*Task statement*:
Down to the last line, repeat the entries exactly.

*Records excerpted from a collection*:
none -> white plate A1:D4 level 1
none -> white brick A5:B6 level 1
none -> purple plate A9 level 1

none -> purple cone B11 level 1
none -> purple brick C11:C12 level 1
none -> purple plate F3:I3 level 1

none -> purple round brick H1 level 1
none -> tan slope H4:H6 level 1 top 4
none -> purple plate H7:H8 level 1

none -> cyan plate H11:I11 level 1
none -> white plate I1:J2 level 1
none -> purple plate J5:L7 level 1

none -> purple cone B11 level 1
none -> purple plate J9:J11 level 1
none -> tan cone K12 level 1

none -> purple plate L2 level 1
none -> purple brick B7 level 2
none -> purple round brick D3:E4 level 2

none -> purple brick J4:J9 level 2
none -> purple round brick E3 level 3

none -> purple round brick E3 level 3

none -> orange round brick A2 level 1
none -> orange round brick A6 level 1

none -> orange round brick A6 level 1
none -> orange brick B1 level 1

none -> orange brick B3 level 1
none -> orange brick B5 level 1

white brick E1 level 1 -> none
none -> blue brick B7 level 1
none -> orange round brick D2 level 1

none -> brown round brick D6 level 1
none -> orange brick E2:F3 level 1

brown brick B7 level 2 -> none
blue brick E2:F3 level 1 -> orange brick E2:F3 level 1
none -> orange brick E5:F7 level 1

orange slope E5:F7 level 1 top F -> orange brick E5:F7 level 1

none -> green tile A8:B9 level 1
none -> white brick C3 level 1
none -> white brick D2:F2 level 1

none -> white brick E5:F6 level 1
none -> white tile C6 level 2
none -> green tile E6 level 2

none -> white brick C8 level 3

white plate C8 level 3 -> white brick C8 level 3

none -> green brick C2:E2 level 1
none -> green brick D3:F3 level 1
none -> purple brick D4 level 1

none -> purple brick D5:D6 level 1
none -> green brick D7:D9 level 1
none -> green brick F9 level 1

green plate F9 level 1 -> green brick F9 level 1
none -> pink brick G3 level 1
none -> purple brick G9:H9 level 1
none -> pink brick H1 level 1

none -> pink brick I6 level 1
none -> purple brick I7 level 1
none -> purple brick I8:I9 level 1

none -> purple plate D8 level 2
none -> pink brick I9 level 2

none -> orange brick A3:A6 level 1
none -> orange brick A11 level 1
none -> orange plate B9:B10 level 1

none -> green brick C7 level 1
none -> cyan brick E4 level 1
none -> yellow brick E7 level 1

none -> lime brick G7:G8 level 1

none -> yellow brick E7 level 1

*Output for this exercise*:
none -> white plate A1:D4 level 1
none -> white brick A5:B6 level 1
none -> purple plate A9 level 1

none -> purple cone B11 level 1
none -> purple brick C11:C12 level 1
none -> purple plate F3:I3 level 1

none -> purple round brick H1 level 1
none -> tan slope H4:H6 level 1 top 4
none -> purple plate H7:H8 level 1

none -> cyan plate H11:I11 level 1
none -> white plate I1:J2 level 1
none -> purple plate J5:L7 level 1

none -> purple cone B11 level 1
none -> purple plate J9:J11 level 1
none -> tan cone K12 level 1

none -> purple plate L2 level 1
none -> purple brick B7 level 2
none -> purple round brick D3:E4 level 2

none -> purple brick J4:J9 level 2
none -> purple round brick E3 level 3

none -> purple round brick E3 level 3

none -> orange round brick A2 level 1
none -> orange round brick A6 level 1

none -> orange round brick A6 level 1
none -> orange brick B1 level 1

none -> orange brick B3 level 1
none -> orange brick B5 level 1

white brick E1 level 1 -> none
none -> blue brick B7 level 1
none -> orange round brick D2 level 1

none -> brown round brick D6 level 1
none -> orange brick E2:F3 level 1

brown brick B7 level 2 -> none
blue brick E2:F3 level 1 -> orange brick E2:F3 level 1
none -> orange brick E5:F7 level 1

orange slope E5:F7 level 1 top F -> orange brick E5:F7 level 1

none -> green tile A8:B9 level 1
none -> white brick C3 level 1
none -> white brick D2:F2 level 1

none -> white brick E5:F6 level 1
none -> white tile C6 level 2
none -> green tile E6 level 2

none -> white brick C8 level 3

white plate C8 level 3 -> white brick C8 level 3

none -> green brick C2:E2 level 1
none -> green brick D3:F3 level 1
none -> purple brick D4 level 1

none -> purple brick D5:D6 level 1
none -> green brick D7:D9 level 1
none -> green brick F9 level 1

green plate F9 level 1 -> green brick F9 level 1
none -> pink brick G3 level 1
none -> purple brick G9:H9 level 1
none -> pink brick H1 level 1

none -> pink brick I6 level 1
none -> purple brick I7 level 1
none -> purple brick I8:I9 level 1

none -> purple plate D8 level 2
none -> pink brick I9 level 2

none -> orange brick A3:A6 level 1
none -> orange brick A11 level 1
none -> orange plate B9:B10 level 1

none -> green brick C7 level 1
none -> cyan brick E4 level 1
none -> yellow brick E7 level 1

none -> lime brick G7:G8 level 1

none -> yellow brick E7 level 1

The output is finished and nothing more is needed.